** Opening Materials provided block **

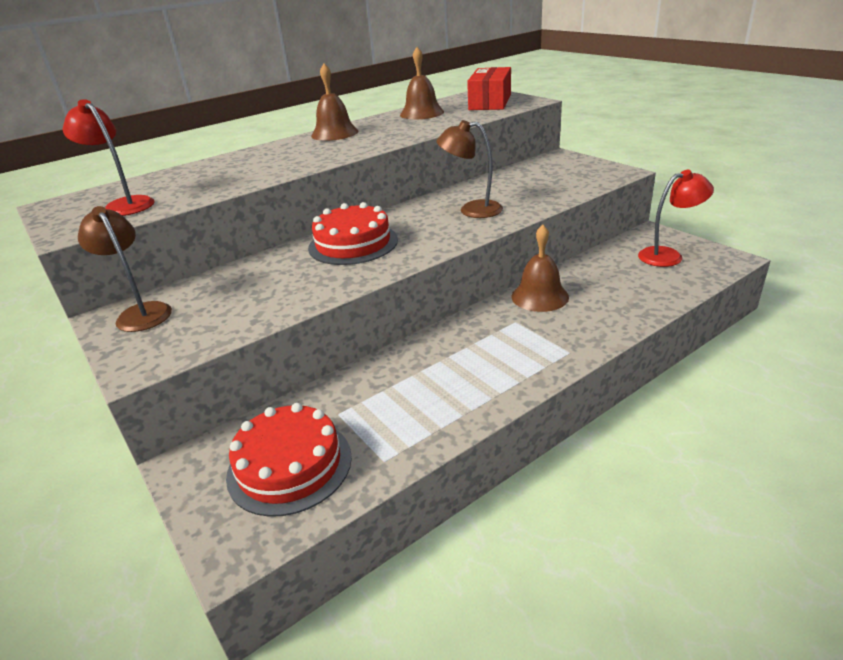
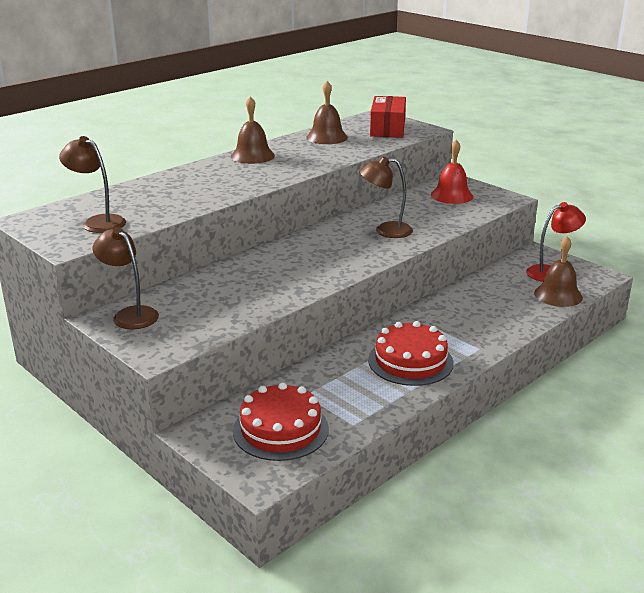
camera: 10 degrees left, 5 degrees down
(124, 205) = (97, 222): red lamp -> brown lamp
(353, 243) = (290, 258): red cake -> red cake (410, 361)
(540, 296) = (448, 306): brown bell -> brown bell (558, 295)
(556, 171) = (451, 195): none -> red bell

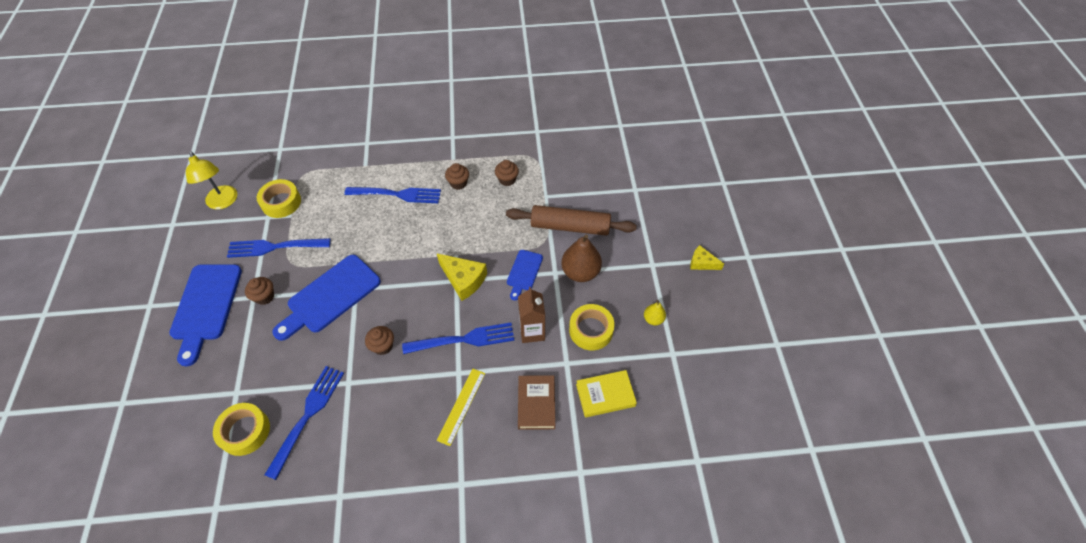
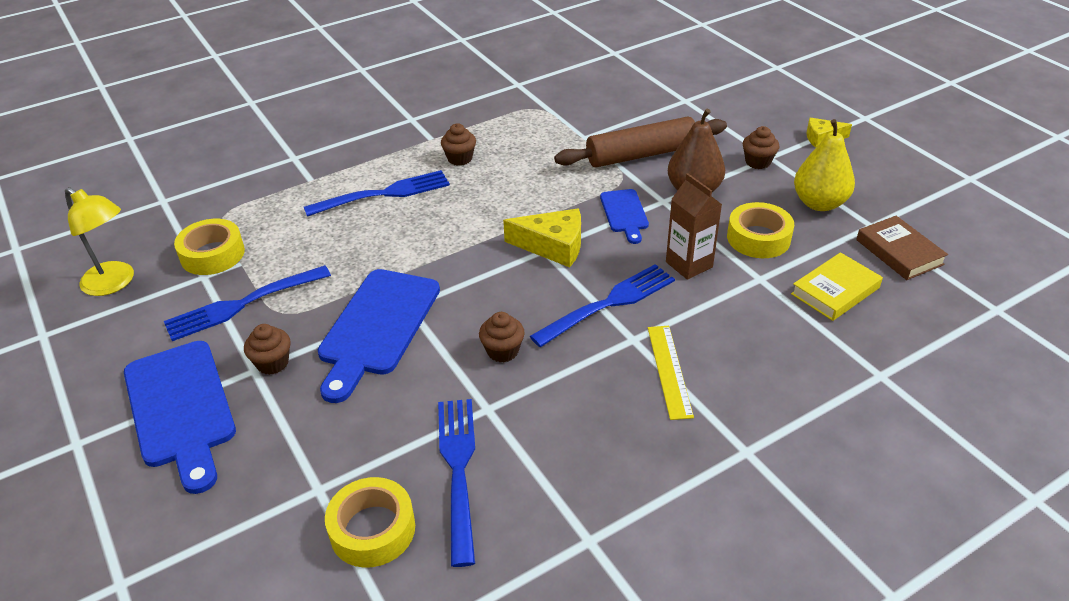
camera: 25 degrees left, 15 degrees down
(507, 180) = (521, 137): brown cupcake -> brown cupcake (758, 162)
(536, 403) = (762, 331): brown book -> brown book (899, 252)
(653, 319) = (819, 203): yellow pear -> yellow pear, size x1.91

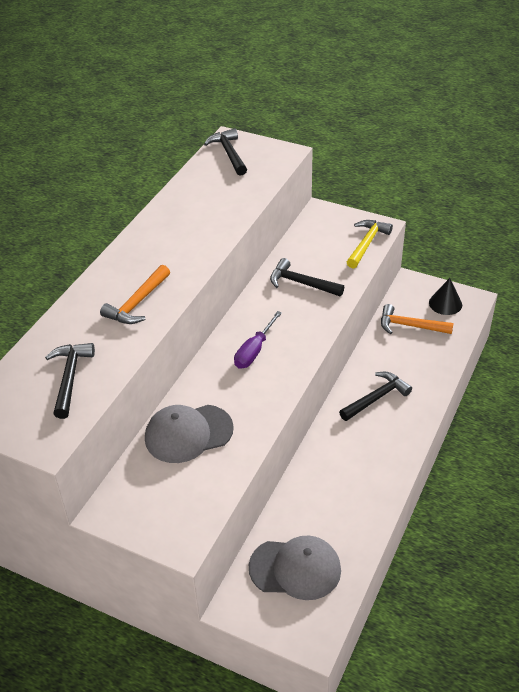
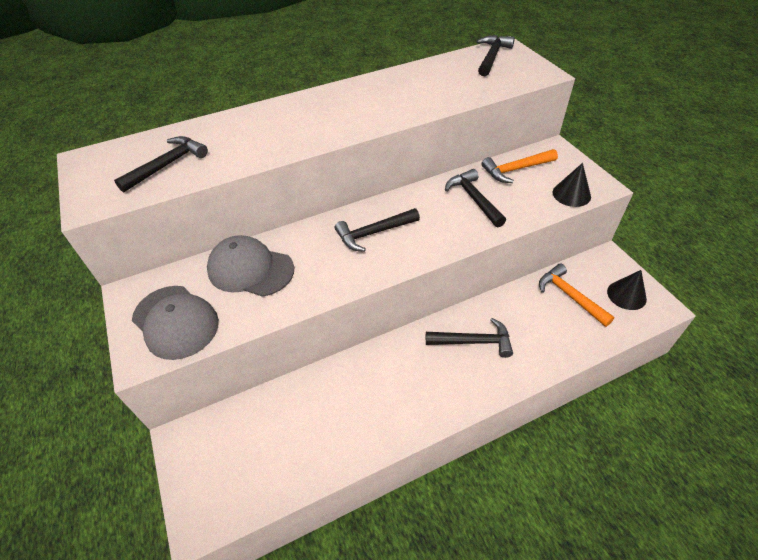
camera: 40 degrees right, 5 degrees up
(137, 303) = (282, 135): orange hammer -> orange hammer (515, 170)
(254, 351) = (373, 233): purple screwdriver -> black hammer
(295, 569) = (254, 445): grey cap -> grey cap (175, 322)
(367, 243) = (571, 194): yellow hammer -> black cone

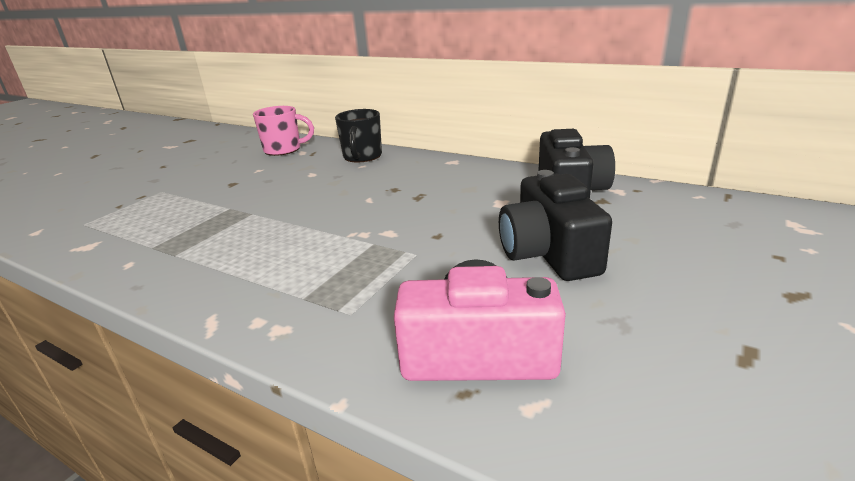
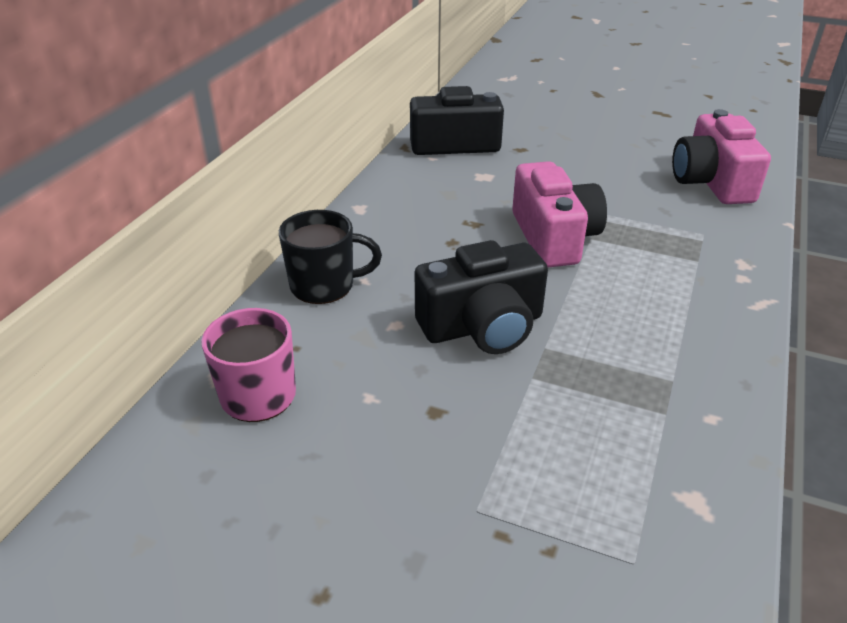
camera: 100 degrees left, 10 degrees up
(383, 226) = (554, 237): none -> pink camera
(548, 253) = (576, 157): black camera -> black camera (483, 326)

** Closing Materials provided block **
** Opening Materials provided block **

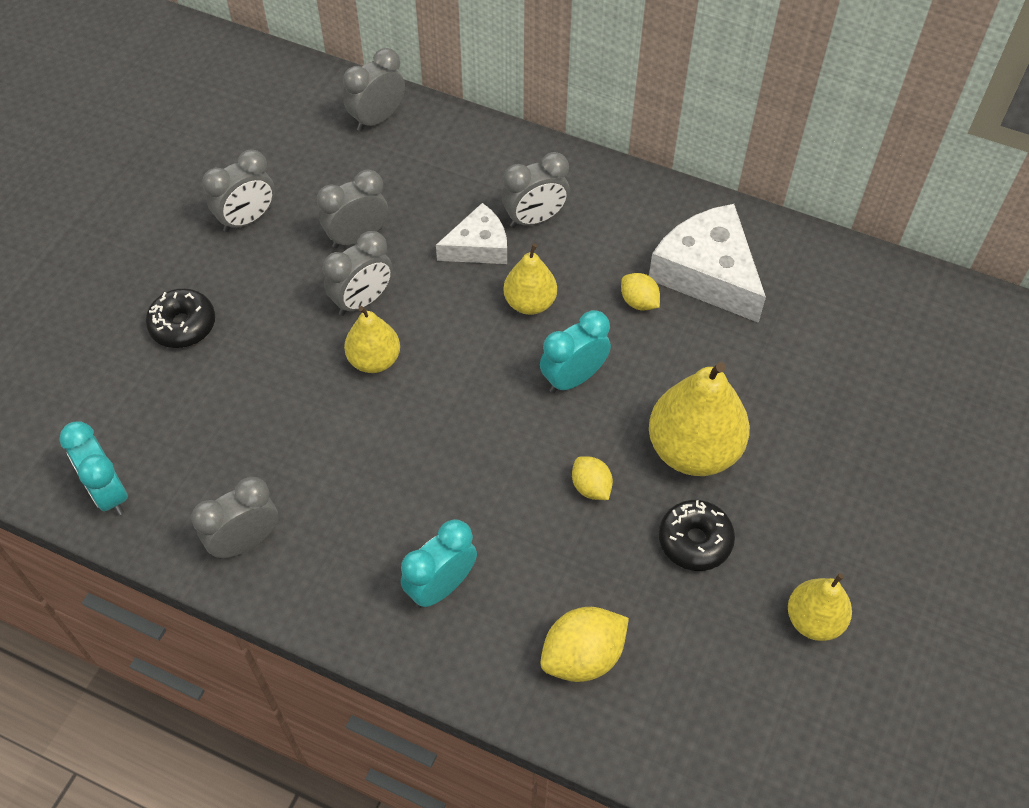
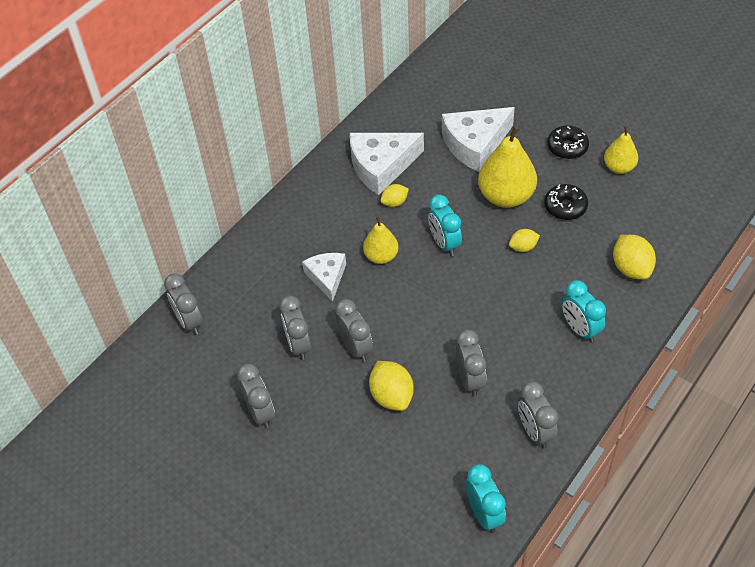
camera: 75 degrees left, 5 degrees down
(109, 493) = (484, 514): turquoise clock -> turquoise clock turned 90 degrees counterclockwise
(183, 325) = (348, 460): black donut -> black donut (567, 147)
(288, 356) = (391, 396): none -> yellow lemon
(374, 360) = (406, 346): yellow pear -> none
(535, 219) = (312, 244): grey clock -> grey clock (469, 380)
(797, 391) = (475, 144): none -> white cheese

** Closing Materials provided block **
** Opening Materials provided block **

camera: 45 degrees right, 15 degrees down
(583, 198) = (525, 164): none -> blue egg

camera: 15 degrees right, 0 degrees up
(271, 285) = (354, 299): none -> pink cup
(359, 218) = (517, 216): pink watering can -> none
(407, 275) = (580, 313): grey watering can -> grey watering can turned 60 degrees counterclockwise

** Closing Materials provided block **

_Exercise:_ In the listing above, find the line with "camera: 45 degrees right, 15 degrees down" and the line with "(407, 275) = (580, 313): grey". Output those two lines and every line between them, exactly as written.

_Output:_
camera: 45 degrees right, 15 degrees down
(583, 198) = (525, 164): none -> blue egg

camera: 15 degrees right, 0 degrees up
(271, 285) = (354, 299): none -> pink cup
(359, 218) = (517, 216): pink watering can -> none
(407, 275) = (580, 313): grey watering can -> grey watering can turned 60 degrees counterclockwise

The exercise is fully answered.